TASK INPUTS:
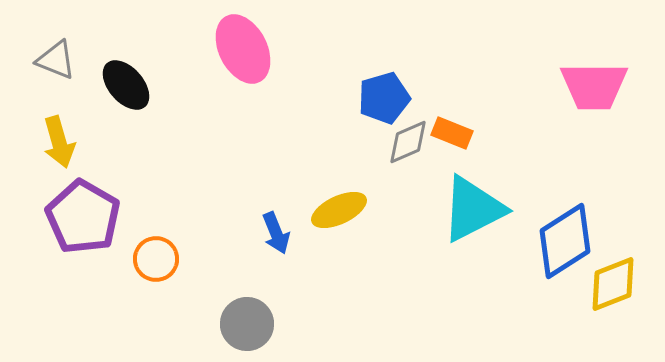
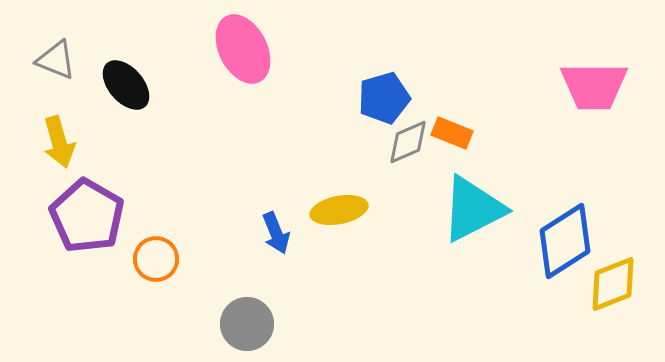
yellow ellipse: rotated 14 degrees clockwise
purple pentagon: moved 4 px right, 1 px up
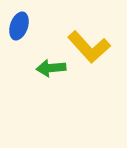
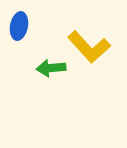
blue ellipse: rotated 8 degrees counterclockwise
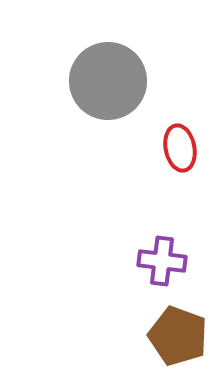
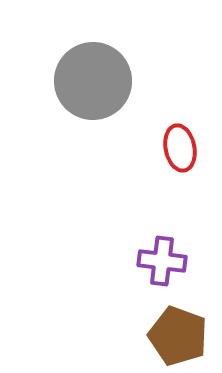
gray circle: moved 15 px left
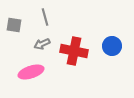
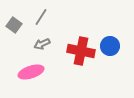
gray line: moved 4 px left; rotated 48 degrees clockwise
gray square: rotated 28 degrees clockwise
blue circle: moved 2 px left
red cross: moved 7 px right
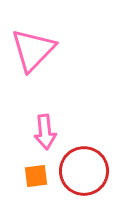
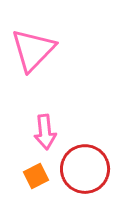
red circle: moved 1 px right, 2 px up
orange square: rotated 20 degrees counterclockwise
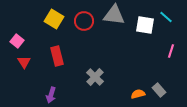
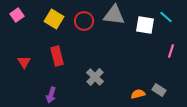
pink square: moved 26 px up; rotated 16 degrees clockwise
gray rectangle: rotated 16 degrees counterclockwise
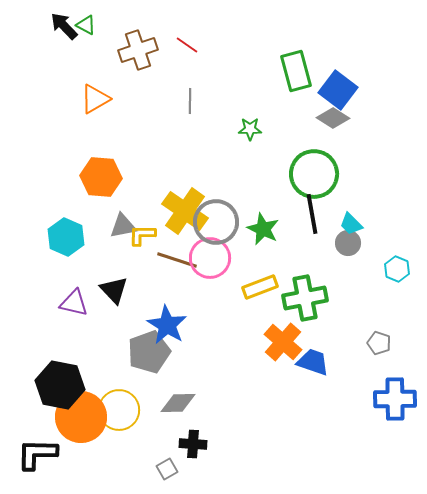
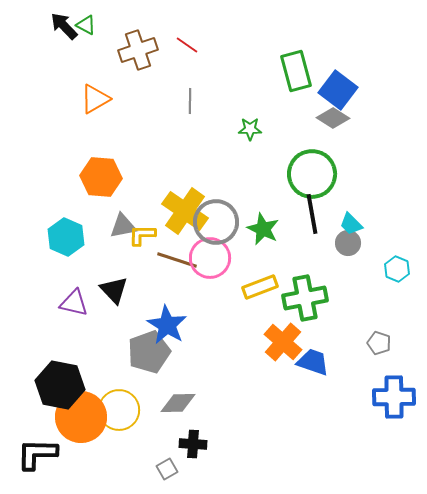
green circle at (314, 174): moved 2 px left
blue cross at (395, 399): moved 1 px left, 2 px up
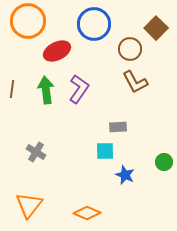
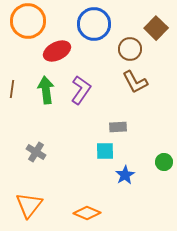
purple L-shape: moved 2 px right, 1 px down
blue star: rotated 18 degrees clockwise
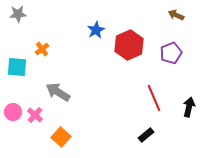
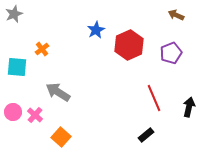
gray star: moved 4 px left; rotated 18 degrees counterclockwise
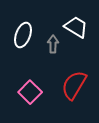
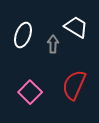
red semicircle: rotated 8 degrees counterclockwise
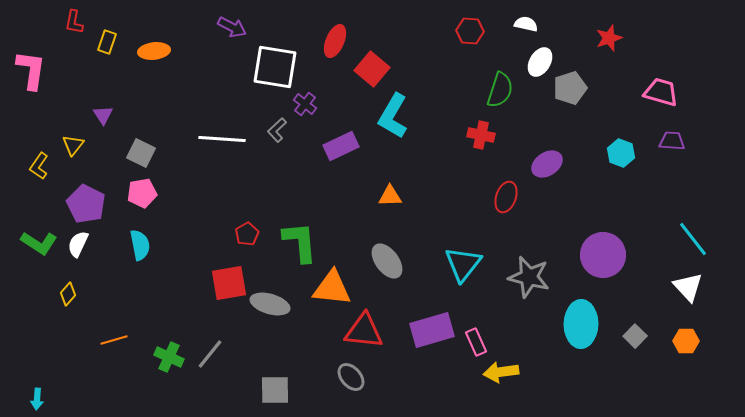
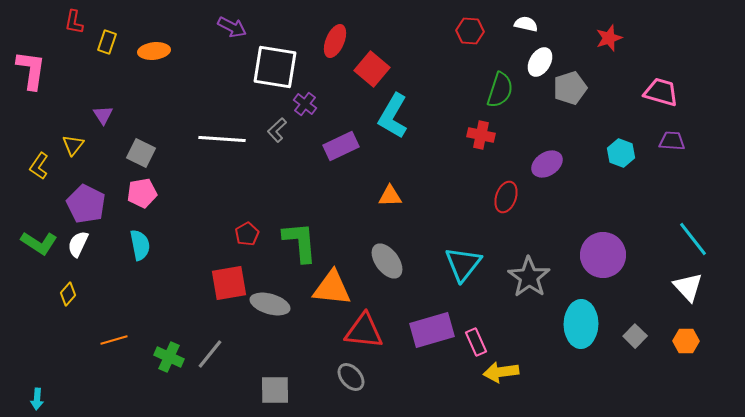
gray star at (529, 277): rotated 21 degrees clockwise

YOUR ASSIGNMENT: Pictures are to be omitted; set down the rest of the entries exactly as given.

WRITTEN ANSWER:
yellow ellipse: rotated 14 degrees clockwise
purple pentagon: moved 4 px right, 1 px up
blue ellipse: rotated 8 degrees counterclockwise
gray circle: moved 15 px left
gray line: moved 4 px left; rotated 48 degrees clockwise
gray square: rotated 28 degrees clockwise
blue circle: moved 2 px left
red cross: moved 7 px right
red circle: moved 1 px right, 2 px up
orange square: rotated 20 degrees counterclockwise
pink square: moved 26 px up; rotated 16 degrees clockwise
gray rectangle: rotated 16 degrees counterclockwise
green circle at (314, 174): moved 2 px left
blue cross at (395, 399): moved 1 px left, 2 px up
purple L-shape: moved 2 px right, 1 px down
blue star: rotated 18 degrees clockwise
gray star: moved 4 px left; rotated 18 degrees counterclockwise
red semicircle: rotated 8 degrees counterclockwise
gray star at (529, 277): rotated 21 degrees clockwise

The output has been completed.